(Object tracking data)

+ + +

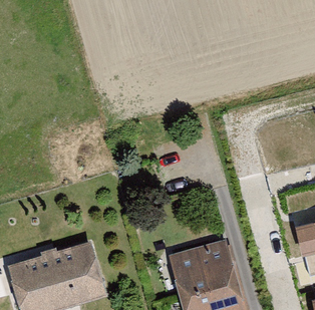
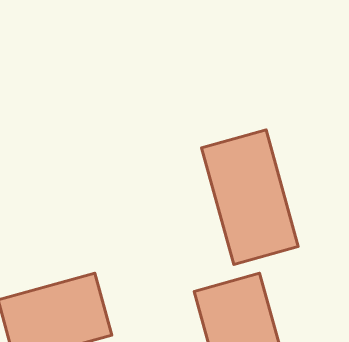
building: none -> [202,130,298,264]

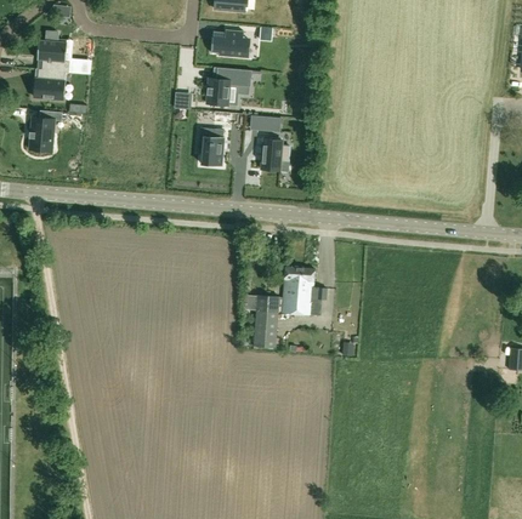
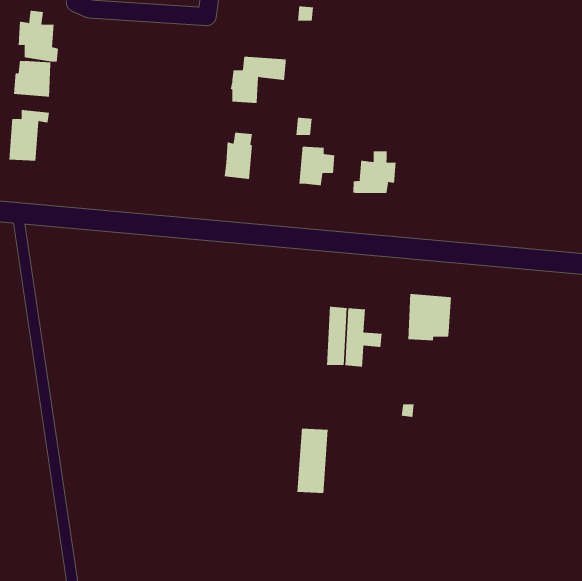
building: [210,28,244,56] -> none
building: none -> [353,150,396,194]
building: none -> [408,293,452,341]
building: [254,295,279,347] -> [297,428,329,494]

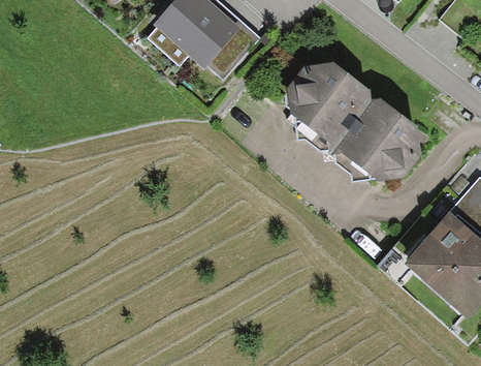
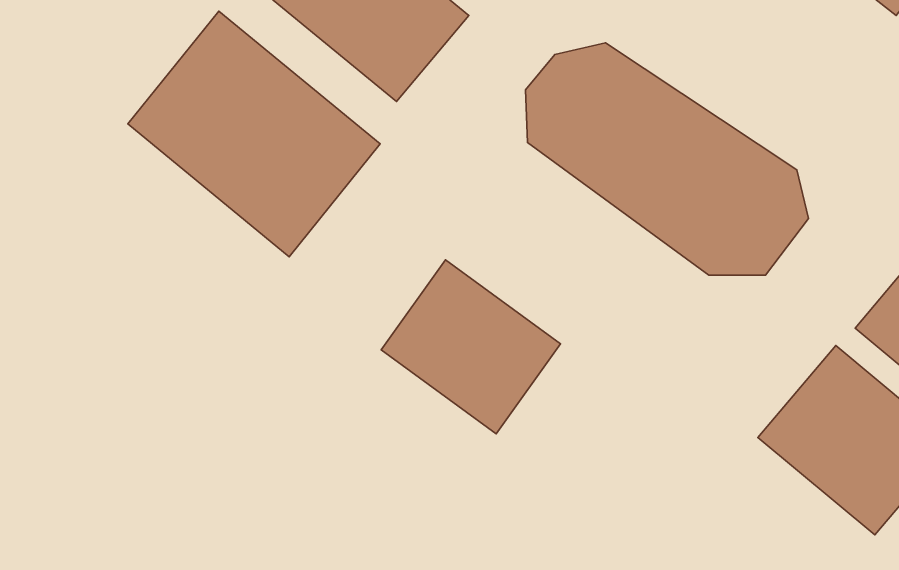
building: none -> [128,11,380,257]
building: none -> [381,260,560,434]

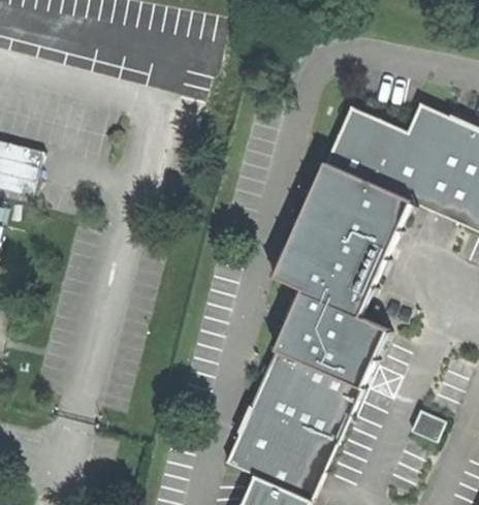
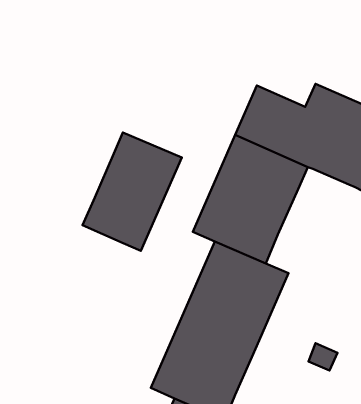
building: none -> [82,132,182,251]

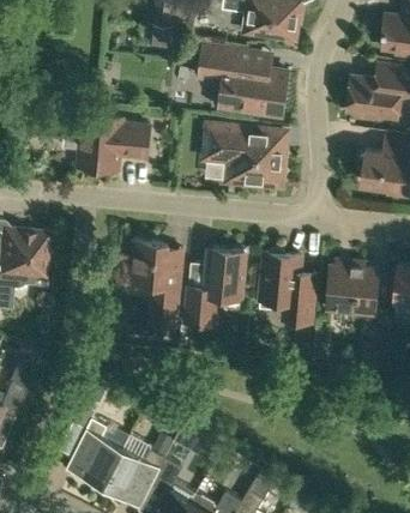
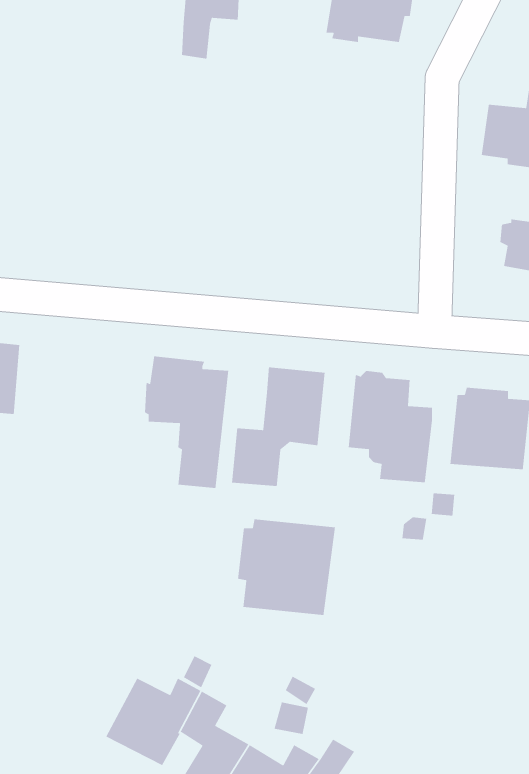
building: [199,43,288,115] -> none
building: [76,115,150,169] -> none
building: [204,123,287,186] -> none
building: none -> [237,519,336,616]
building: [67,418,123,487] -> none

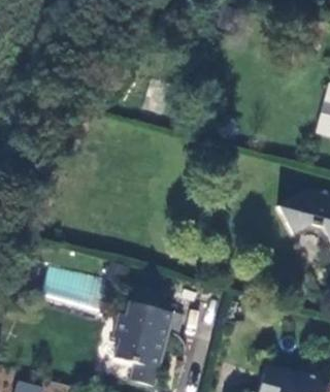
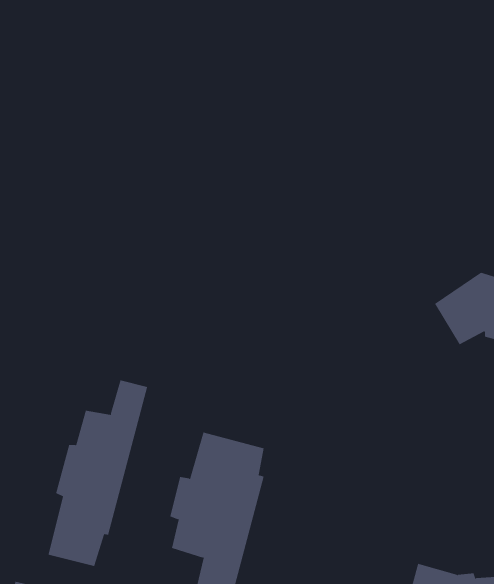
building: none -> [48,380,148,567]

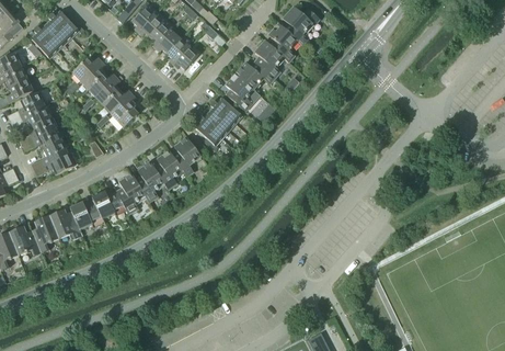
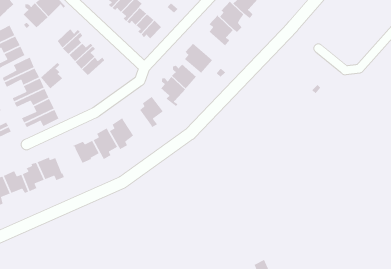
building: [236,60,274,89] -> none
building: [110,94,137,127] -> [40,62,63,90]
building: [153,149,184,190] -> none
building: [69,199,104,229] -> none

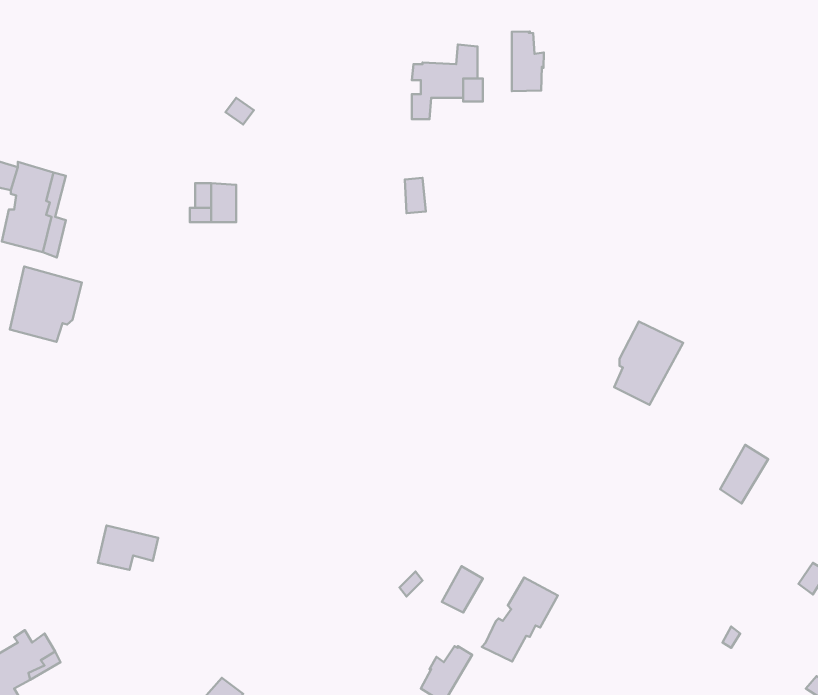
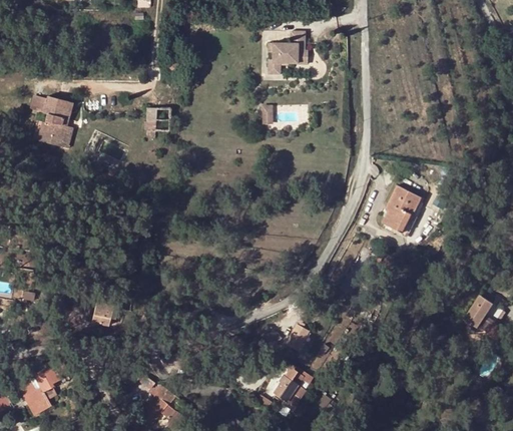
building: [512,31,544,91] -> none
building: [10,266,82,342] -> none
building: [720,445,768,504] -> [465,295,492,328]
building: [482,577,558,662] -> none

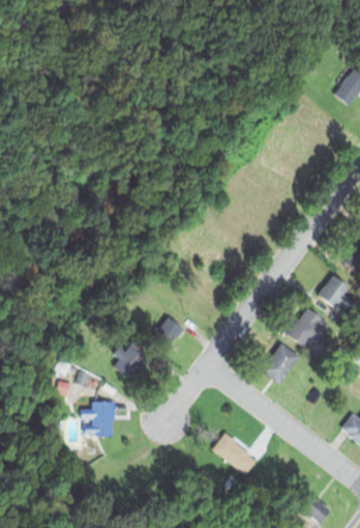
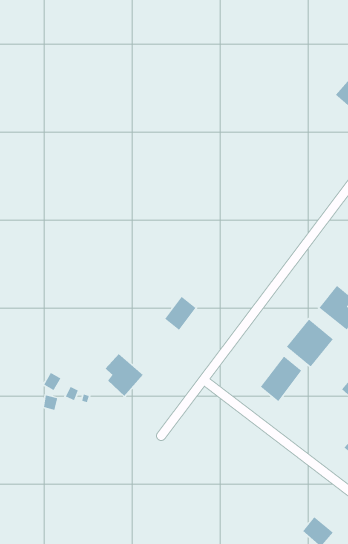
building: [152,315,183,348] -> [164,296,197,331]
building: [81,402,112,436] -> none
building: [212,431,257,474] -> none

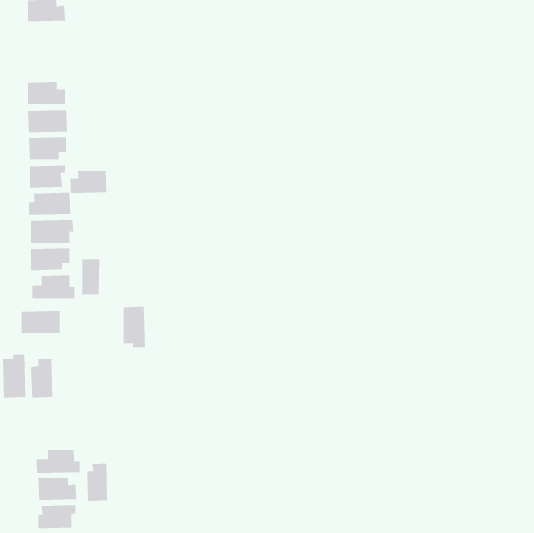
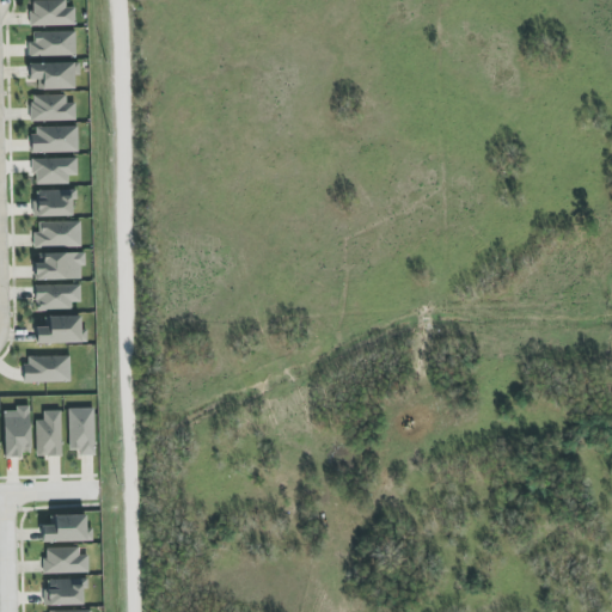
building: none -> [30,30,75,55]
building: none -> [29,61,79,88]
building: [70,170,107,194] -> none
building: [82,258,100,295] -> none
building: [123,306,146,348] -> [68,406,94,454]
building: [87,463,108,502] -> none

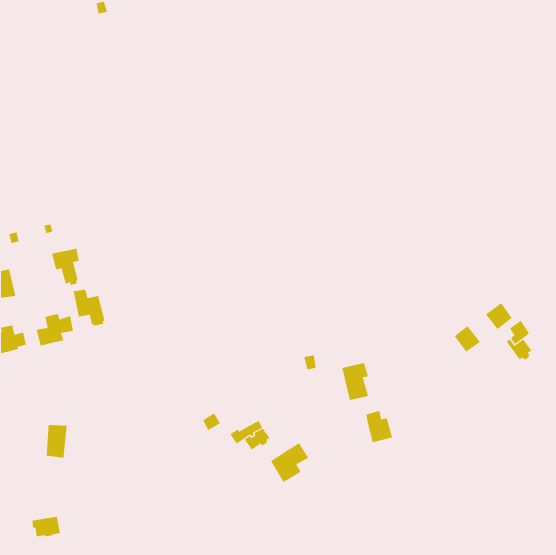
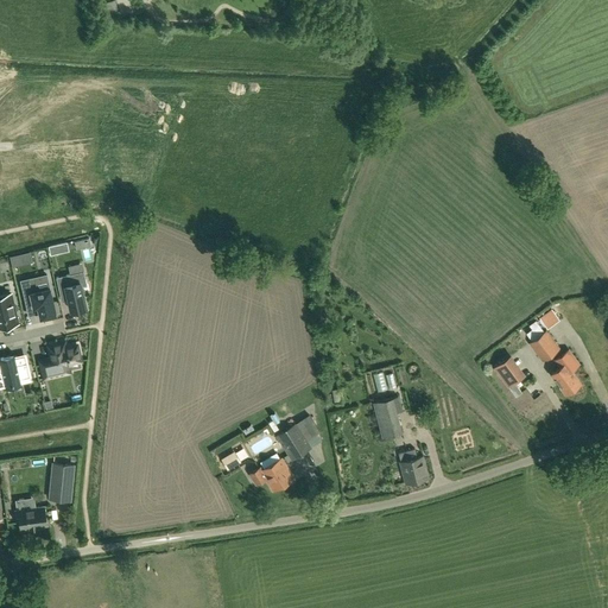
building: [73,289,105,326] -> [20,279,56,319]
building: [270,443,309,483] -> [278,417,321,461]
building: [32,516,61,537] -> [15,507,48,530]

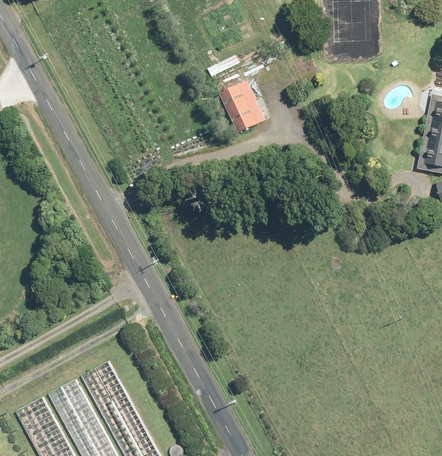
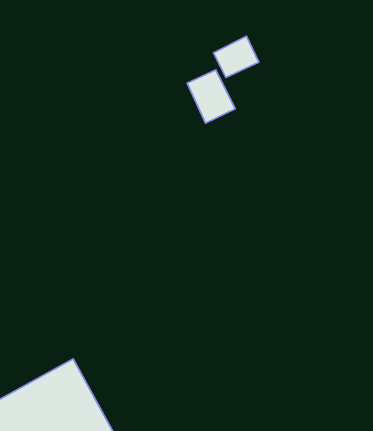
building: none -> [214,36,259,77]

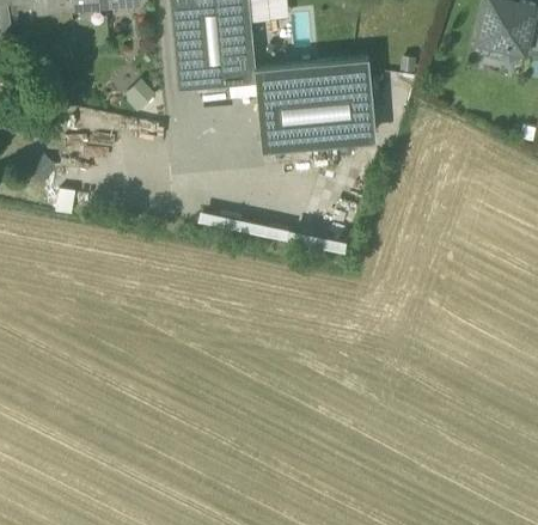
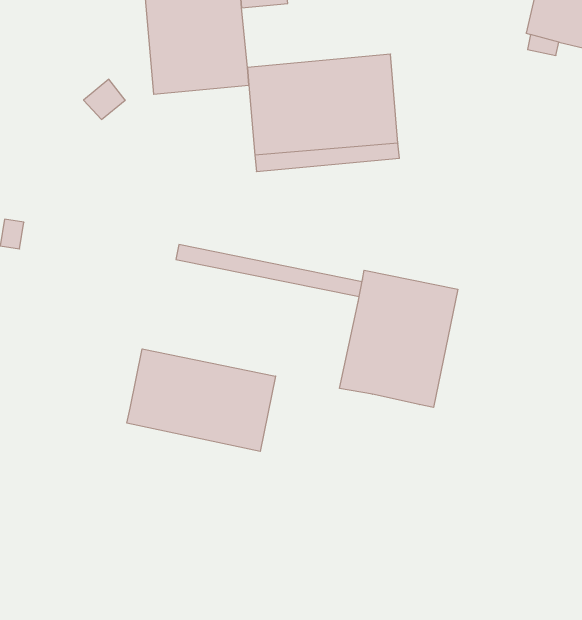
building: none -> [340,270,458,407]
building: none -> [127,349,276,451]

+ + +

§ **What is expected**: Give back, exactly and with nothing added, the lines from the line with "building: none -> [48,380,148,567]" through the final line of the data, both included; leave pictures out.

§ **Exercise output**:
building: none -> [48,380,148,567]

building: [236,60,274,89] -> none
building: [110,94,137,127] -> [40,62,63,90]
building: [153,149,184,190] -> none
building: [69,199,104,229] -> none

building: [512,31,544,91] -> none
building: [10,266,82,342] -> none
building: [720,445,768,504] -> [465,295,492,328]
building: [482,577,558,662] -> none

building: [152,315,183,348] -> [164,296,197,331]
building: [81,402,112,436] -> none
building: [212,431,257,474] -> none

building: none -> [30,30,75,55]
building: none -> [29,61,79,88]
building: [70,170,107,194] -> none
building: [82,258,100,295] -> none
building: [123,306,146,348] -> [68,406,94,454]
building: [87,463,108,502] -> none

building: [73,289,105,326] -> [20,279,56,319]
building: [270,443,309,483] -> [278,417,321,461]
building: [32,516,61,537] -> [15,507,48,530]

building: none -> [214,36,259,77]

building: none -> [340,270,458,407]
building: none -> [127,349,276,451]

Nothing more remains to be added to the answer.